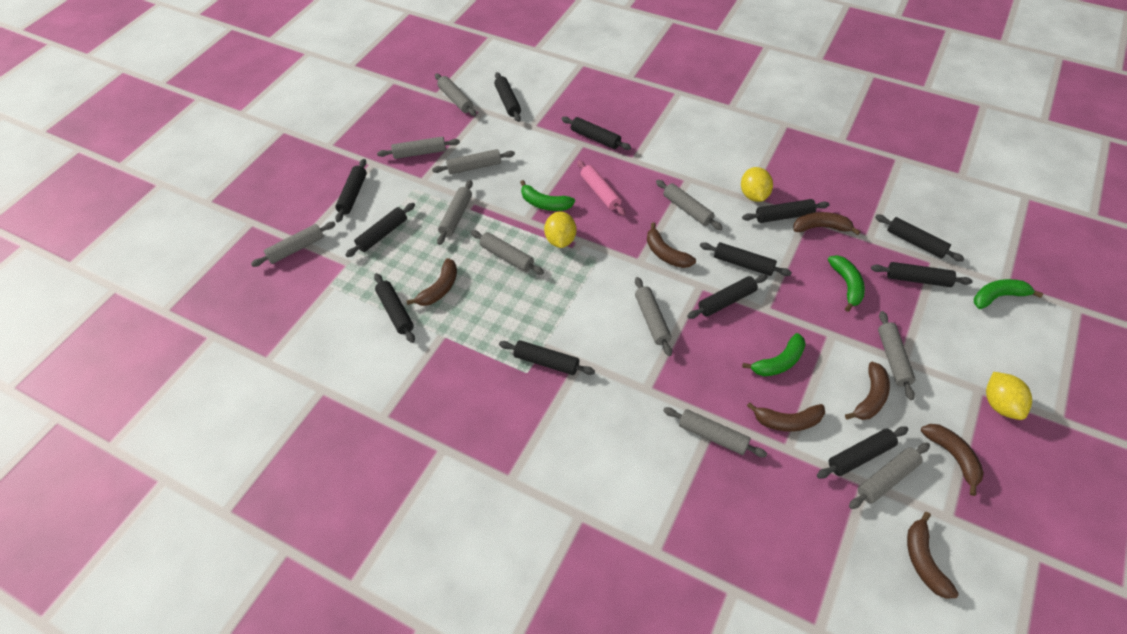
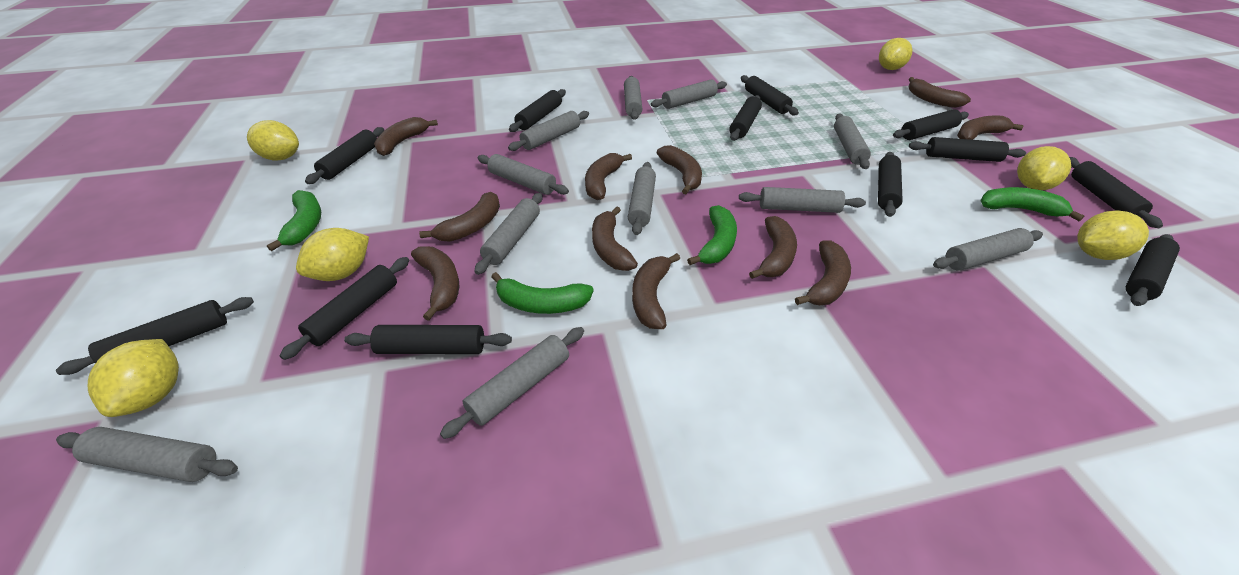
brown banana: 7 -> 11
pink rolling pin: 1 -> 0
yellow lemon: 3 -> 6

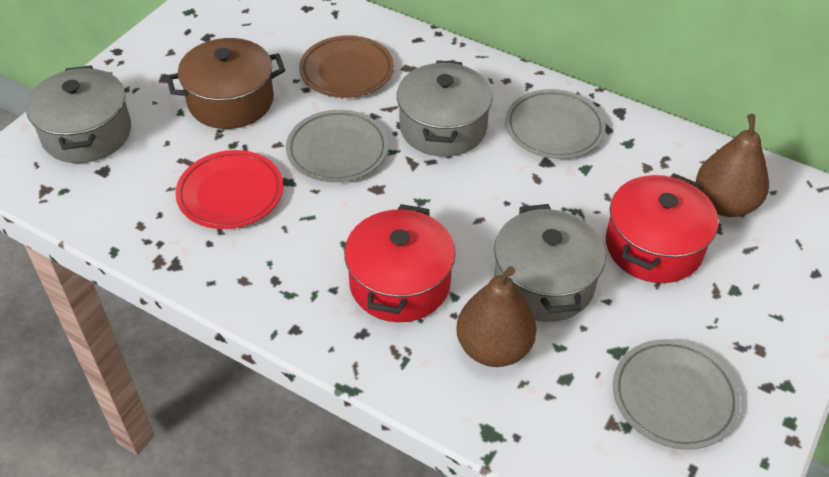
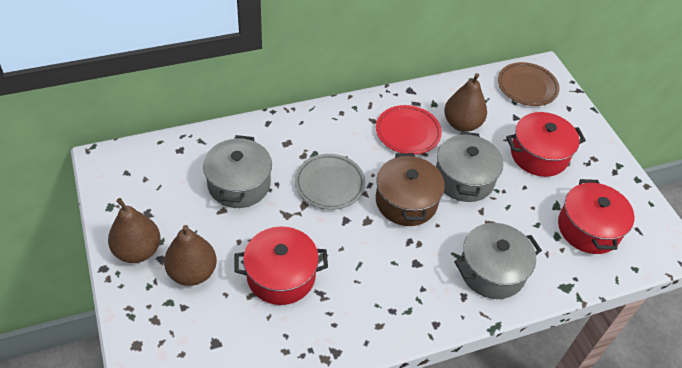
brown pear: 2 -> 3
grey plate: 3 -> 1
red pot: 2 -> 3

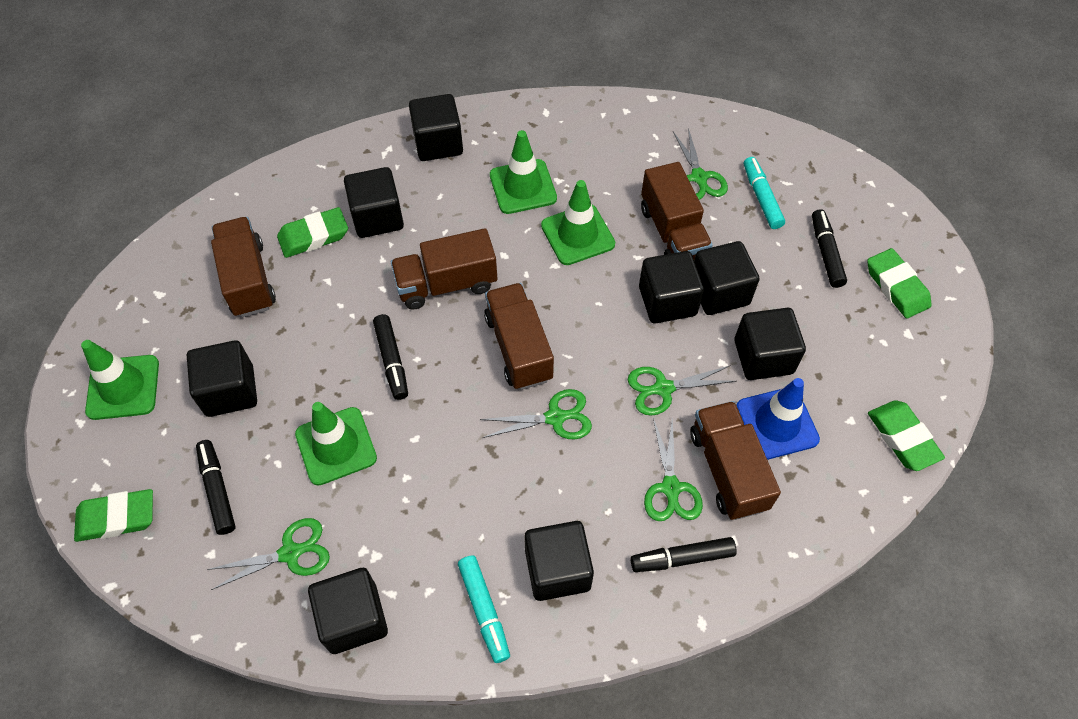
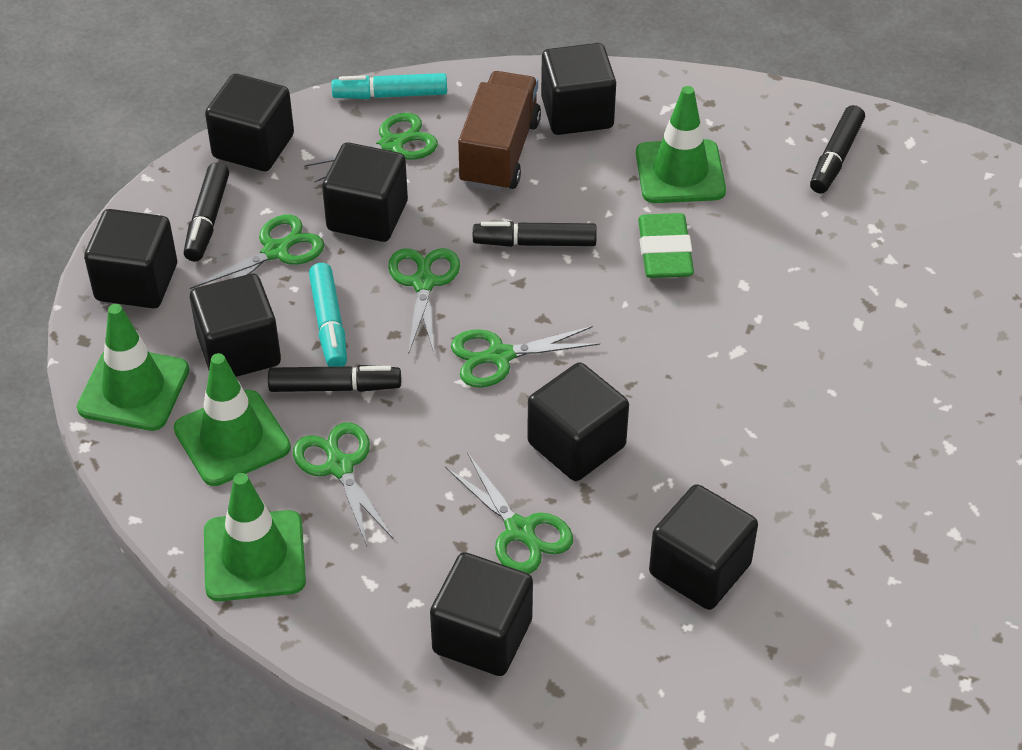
blue traffic cone: 1 -> 0
brown truck: 5 -> 1
green eraser: 4 -> 1
green scissors: 5 -> 6

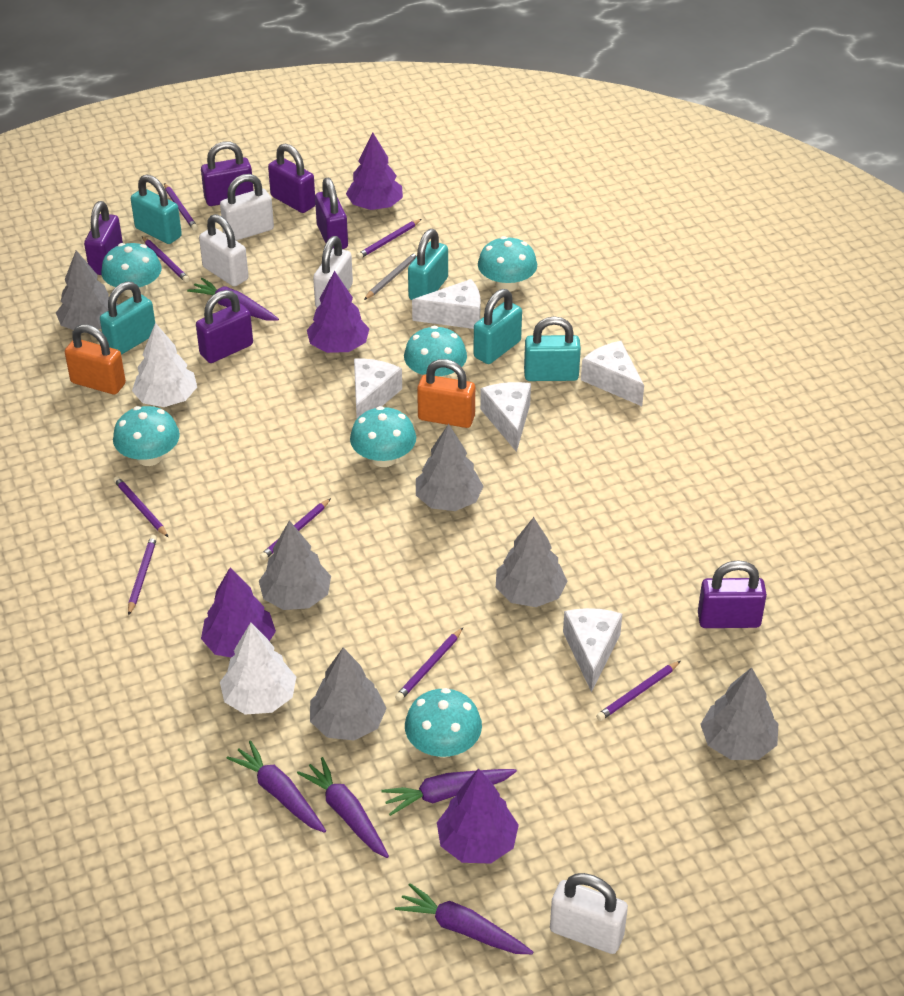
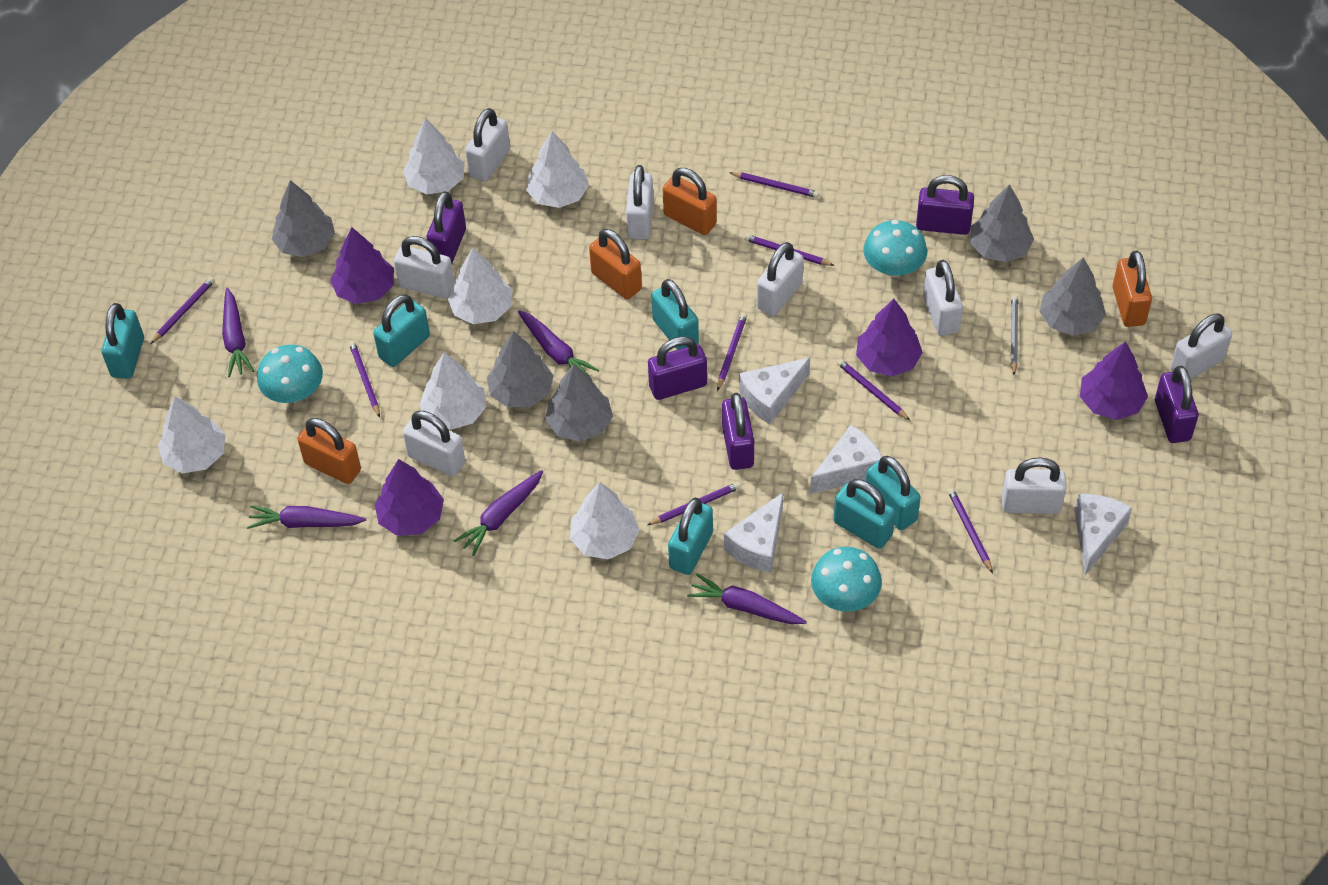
grey tree: 6 -> 5
orange padlock: 2 -> 4
purple padlock: 6 -> 5
turquoise mushroom: 6 -> 3
turquoise padlock: 5 -> 6
white cheese: 5 -> 4
white padlock: 4 -> 8
white tree: 2 -> 6

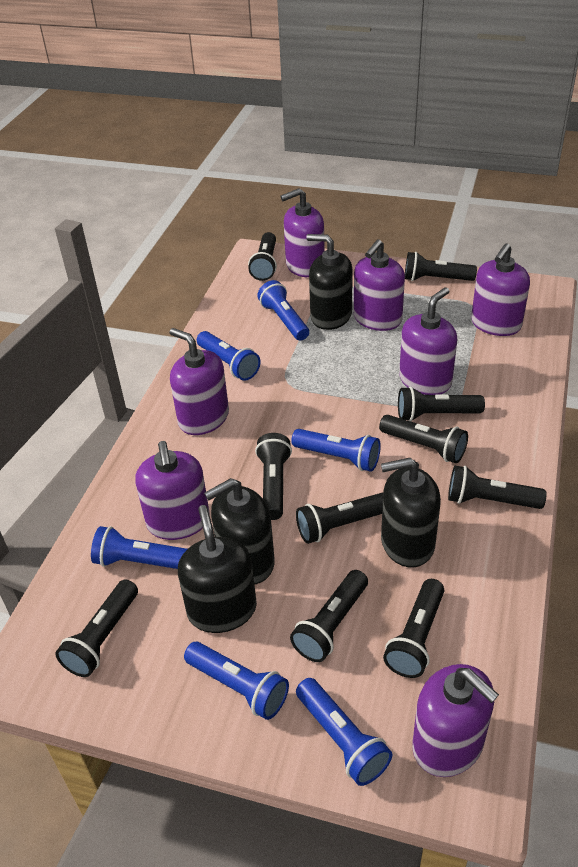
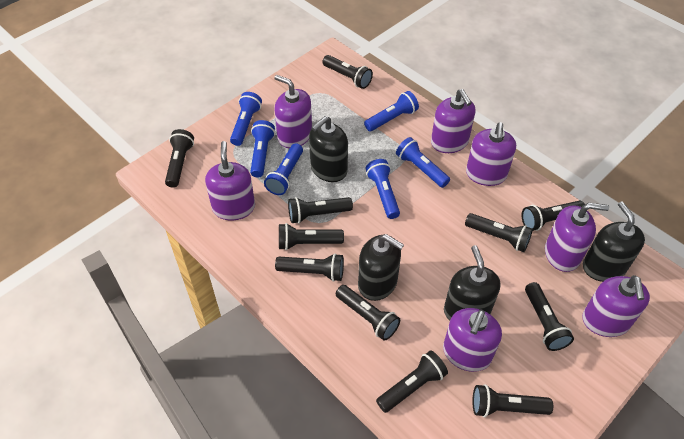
black flashlight: 10 -> 11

** TASK INSTRUCTIONS **
Which of the lines in the material carry the string "turquoise"? Pull them out.

** FINAL ANSWER **
turquoise mushroom: 6 -> 3
turquoise padlock: 5 -> 6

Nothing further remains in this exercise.